## [Assigned task]
Restate the records in their entirety, word for word.

::::

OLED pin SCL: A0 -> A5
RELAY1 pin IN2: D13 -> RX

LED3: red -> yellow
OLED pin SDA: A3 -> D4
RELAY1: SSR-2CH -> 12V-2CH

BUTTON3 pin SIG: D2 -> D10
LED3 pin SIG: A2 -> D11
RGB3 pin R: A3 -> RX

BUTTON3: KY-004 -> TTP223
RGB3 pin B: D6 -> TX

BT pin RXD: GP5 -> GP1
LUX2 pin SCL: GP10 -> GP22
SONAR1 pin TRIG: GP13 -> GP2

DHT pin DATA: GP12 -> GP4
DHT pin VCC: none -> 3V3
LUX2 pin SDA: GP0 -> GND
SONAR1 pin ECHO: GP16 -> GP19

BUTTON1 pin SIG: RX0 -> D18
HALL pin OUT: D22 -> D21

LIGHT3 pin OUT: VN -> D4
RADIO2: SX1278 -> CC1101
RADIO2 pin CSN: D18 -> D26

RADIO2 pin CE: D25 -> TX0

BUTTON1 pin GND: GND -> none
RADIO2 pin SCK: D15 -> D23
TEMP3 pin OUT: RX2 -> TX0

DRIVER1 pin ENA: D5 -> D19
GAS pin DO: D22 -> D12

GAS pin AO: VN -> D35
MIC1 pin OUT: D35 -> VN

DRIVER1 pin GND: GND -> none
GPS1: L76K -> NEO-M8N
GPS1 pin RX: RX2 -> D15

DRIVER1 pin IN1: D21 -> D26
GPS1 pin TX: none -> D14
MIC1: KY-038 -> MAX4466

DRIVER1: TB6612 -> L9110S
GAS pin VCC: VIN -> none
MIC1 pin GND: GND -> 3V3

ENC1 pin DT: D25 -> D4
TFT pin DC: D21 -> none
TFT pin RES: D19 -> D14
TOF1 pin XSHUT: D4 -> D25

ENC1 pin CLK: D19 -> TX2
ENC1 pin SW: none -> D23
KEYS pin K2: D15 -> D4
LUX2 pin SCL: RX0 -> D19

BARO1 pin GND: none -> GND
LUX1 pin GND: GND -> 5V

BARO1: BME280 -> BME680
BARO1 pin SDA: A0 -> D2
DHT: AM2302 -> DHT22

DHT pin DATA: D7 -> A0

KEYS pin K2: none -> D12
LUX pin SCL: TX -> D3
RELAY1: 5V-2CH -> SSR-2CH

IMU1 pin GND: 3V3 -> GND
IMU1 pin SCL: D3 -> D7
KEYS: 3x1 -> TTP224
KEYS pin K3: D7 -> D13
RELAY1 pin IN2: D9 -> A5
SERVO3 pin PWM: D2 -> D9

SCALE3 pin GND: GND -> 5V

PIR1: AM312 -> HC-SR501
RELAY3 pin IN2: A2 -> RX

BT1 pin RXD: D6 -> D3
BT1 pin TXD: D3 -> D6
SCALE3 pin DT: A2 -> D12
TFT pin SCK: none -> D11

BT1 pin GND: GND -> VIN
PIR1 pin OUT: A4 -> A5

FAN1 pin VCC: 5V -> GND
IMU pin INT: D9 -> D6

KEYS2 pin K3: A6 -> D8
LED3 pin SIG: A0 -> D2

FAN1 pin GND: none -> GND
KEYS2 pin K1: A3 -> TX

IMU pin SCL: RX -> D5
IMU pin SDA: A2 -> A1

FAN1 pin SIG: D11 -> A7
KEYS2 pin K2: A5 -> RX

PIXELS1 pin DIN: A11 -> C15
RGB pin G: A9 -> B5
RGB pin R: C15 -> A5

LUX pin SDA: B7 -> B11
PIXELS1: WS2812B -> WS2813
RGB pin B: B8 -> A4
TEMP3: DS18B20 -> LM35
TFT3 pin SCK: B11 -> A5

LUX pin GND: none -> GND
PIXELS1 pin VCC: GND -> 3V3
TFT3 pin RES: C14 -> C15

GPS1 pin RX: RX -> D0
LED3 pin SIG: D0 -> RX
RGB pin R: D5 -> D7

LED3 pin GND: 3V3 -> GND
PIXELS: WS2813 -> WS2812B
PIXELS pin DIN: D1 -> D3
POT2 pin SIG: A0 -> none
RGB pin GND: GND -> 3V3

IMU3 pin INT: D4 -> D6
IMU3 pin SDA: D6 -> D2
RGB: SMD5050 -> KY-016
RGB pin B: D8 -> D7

::::

## [Exercise output]
OLED pin SCL: A0 -> A5
RELAY1 pin IN2: D13 -> RX

LED3: red -> yellow
OLED pin SDA: A3 -> D4
RELAY1: SSR-2CH -> 12V-2CH

BUTTON3 pin SIG: D2 -> D10
LED3 pin SIG: A2 -> D11
RGB3 pin R: A3 -> RX

BUTTON3: KY-004 -> TTP223
RGB3 pin B: D6 -> TX

BT pin RXD: GP5 -> GP1
LUX2 pin SCL: GP10 -> GP22
SONAR1 pin TRIG: GP13 -> GP2

DHT pin DATA: GP12 -> GP4
DHT pin VCC: none -> 3V3
LUX2 pin SDA: GP0 -> GND
SONAR1 pin ECHO: GP16 -> GP19

BUTTON1 pin SIG: RX0 -> D18
HALL pin OUT: D22 -> D21

LIGHT3 pin OUT: VN -> D4
RADIO2: SX1278 -> CC1101
RADIO2 pin CSN: D18 -> D26

RADIO2 pin CE: D25 -> TX0

BUTTON1 pin GND: GND -> none
RADIO2 pin SCK: D15 -> D23
TEMP3 pin OUT: RX2 -> TX0

DRIVER1 pin ENA: D5 -> D19
GAS pin DO: D22 -> D12

GAS pin AO: VN -> D35
MIC1 pin OUT: D35 -> VN

DRIVER1 pin GND: GND -> none
GPS1: L76K -> NEO-M8N
GPS1 pin RX: RX2 -> D15

DRIVER1 pin IN1: D21 -> D26
GPS1 pin TX: none -> D14
MIC1: KY-038 -> MAX4466

DRIVER1: TB6612 -> L9110S
GAS pin VCC: VIN -> none
MIC1 pin GND: GND -> 3V3

ENC1 pin DT: D25 -> D4
TFT pin DC: D21 -> none
TFT pin RES: D19 -> D14
TOF1 pin XSHUT: D4 -> D25

ENC1 pin CLK: D19 -> TX2
ENC1 pin SW: none -> D23
KEYS pin K2: D15 -> D4
LUX2 pin SCL: RX0 -> D19

BARO1 pin GND: none -> GND
LUX1 pin GND: GND -> 5V

BARO1: BME280 -> BME680
BARO1 pin SDA: A0 -> D2
DHT: AM2302 -> DHT22

DHT pin DATA: D7 -> A0

KEYS pin K2: none -> D12
LUX pin SCL: TX -> D3
RELAY1: 5V-2CH -> SSR-2CH

IMU1 pin GND: 3V3 -> GND
IMU1 pin SCL: D3 -> D7
KEYS: 3x1 -> TTP224
KEYS pin K3: D7 -> D13
RELAY1 pin IN2: D9 -> A5
SERVO3 pin PWM: D2 -> D9

SCALE3 pin GND: GND -> 5V

PIR1: AM312 -> HC-SR501
RELAY3 pin IN2: A2 -> RX

BT1 pin RXD: D6 -> D3
BT1 pin TXD: D3 -> D6
SCALE3 pin DT: A2 -> D12
TFT pin SCK: none -> D11

BT1 pin GND: GND -> VIN
PIR1 pin OUT: A4 -> A5

FAN1 pin VCC: 5V -> GND
IMU pin INT: D9 -> D6

KEYS2 pin K3: A6 -> D8
LED3 pin SIG: A0 -> D2

FAN1 pin GND: none -> GND
KEYS2 pin K1: A3 -> TX

IMU pin SCL: RX -> D5
IMU pin SDA: A2 -> A1

FAN1 pin SIG: D11 -> A7
KEYS2 pin K2: A5 -> RX

PIXELS1 pin DIN: A11 -> C15
RGB pin G: A9 -> B5
RGB pin R: C15 -> A5

LUX pin SDA: B7 -> B11
PIXELS1: WS2812B -> WS2813
RGB pin B: B8 -> A4
TEMP3: DS18B20 -> LM35
TFT3 pin SCK: B11 -> A5

LUX pin GND: none -> GND
PIXELS1 pin VCC: GND -> 3V3
TFT3 pin RES: C14 -> C15

GPS1 pin RX: RX -> D0
LED3 pin SIG: D0 -> RX
RGB pin R: D5 -> D7

LED3 pin GND: 3V3 -> GND
PIXELS: WS2813 -> WS2812B
PIXELS pin DIN: D1 -> D3
POT2 pin SIG: A0 -> none
RGB pin GND: GND -> 3V3

IMU3 pin INT: D4 -> D6
IMU3 pin SDA: D6 -> D2
RGB: SMD5050 -> KY-016
RGB pin B: D8 -> D7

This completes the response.